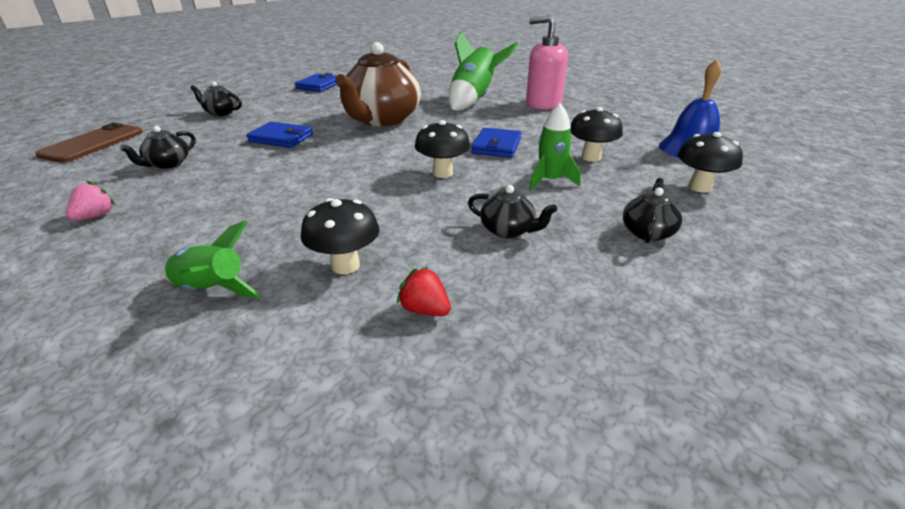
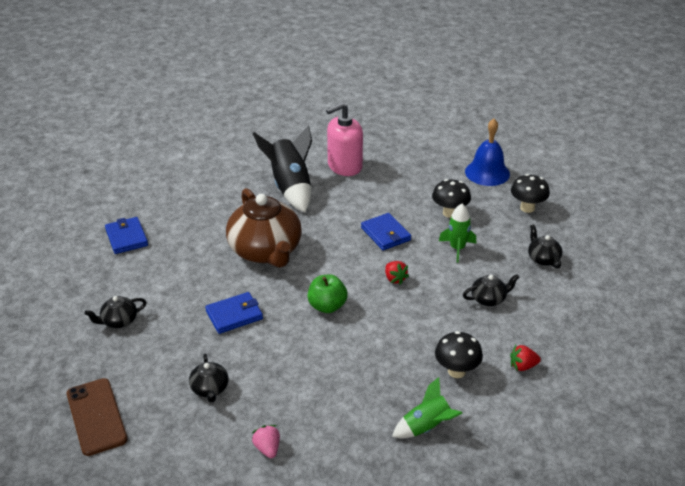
camera: 45 degrees left, 5 degrees up
black mushroom [415,120,470,178] -> red strawberry [385,261,409,285]
green rocket [448,31,518,111] -> black rocket [253,125,312,212]
none -> green apple [307,274,348,313]

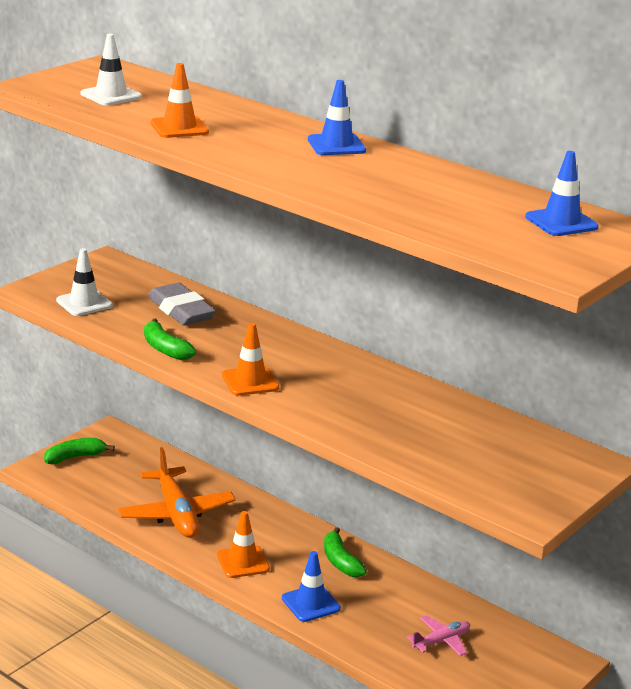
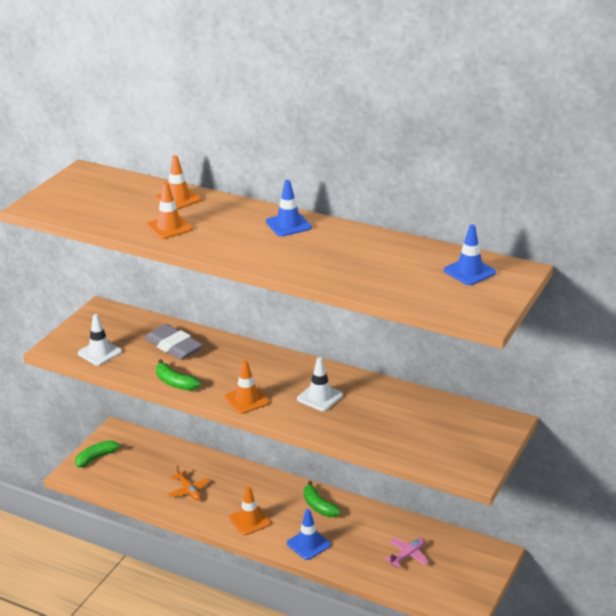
camera: 10 degrees left, 5 degrees up
white traffic cone [81,34,142,106] -> white traffic cone moved to [297,357,343,411]
orange plane [118,447,236,538] -> orange plane [168,465,210,500], size x0.52
none -> orange traffic cone [155,155,201,210]

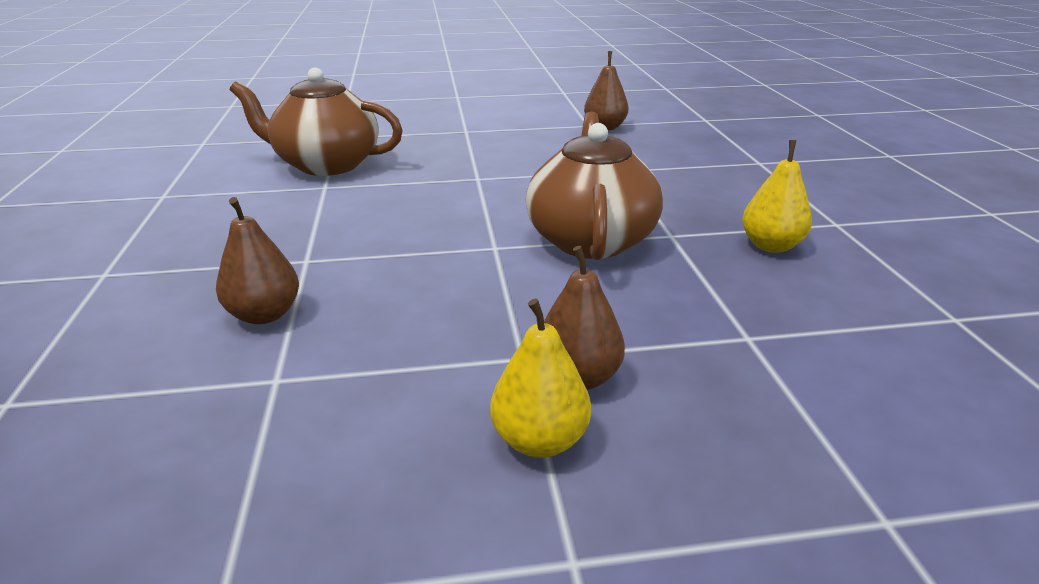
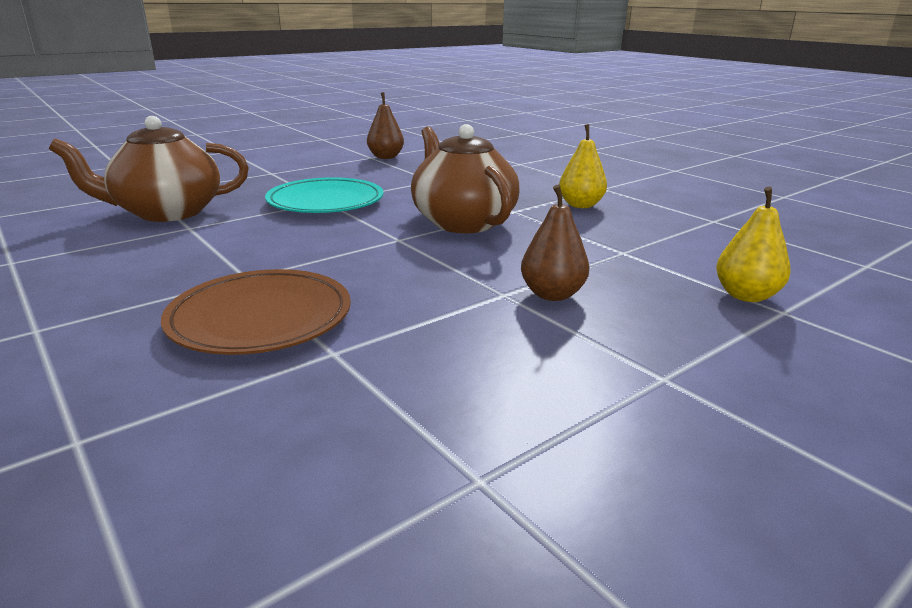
camera: 30 degrees left, 5 degrees down
brown pear [216,197,299,324] -> brown plate [161,269,351,355]
yellow pear [490,299,591,458] -> yellow pear moved to [716,187,791,302]
none -> turquoise plate [265,177,384,213]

[Exercise goal]:
When you repeat the listing, keep it exact and leave the pictures behind.

[Answer to this exercise]:
camera: 45 degrees left, 5 degrees up
black mushroom [415,120,470,178] -> red strawberry [385,261,409,285]
green rocket [448,31,518,111] -> black rocket [253,125,312,212]
none -> green apple [307,274,348,313]

camera: 10 degrees left, 5 degrees up
white traffic cone [81,34,142,106] -> white traffic cone moved to [297,357,343,411]
orange plane [118,447,236,538] -> orange plane [168,465,210,500], size x0.52
none -> orange traffic cone [155,155,201,210]

camera: 30 degrees left, 5 degrees down
brown pear [216,197,299,324] -> brown plate [161,269,351,355]
yellow pear [490,299,591,458] -> yellow pear moved to [716,187,791,302]
none -> turquoise plate [265,177,384,213]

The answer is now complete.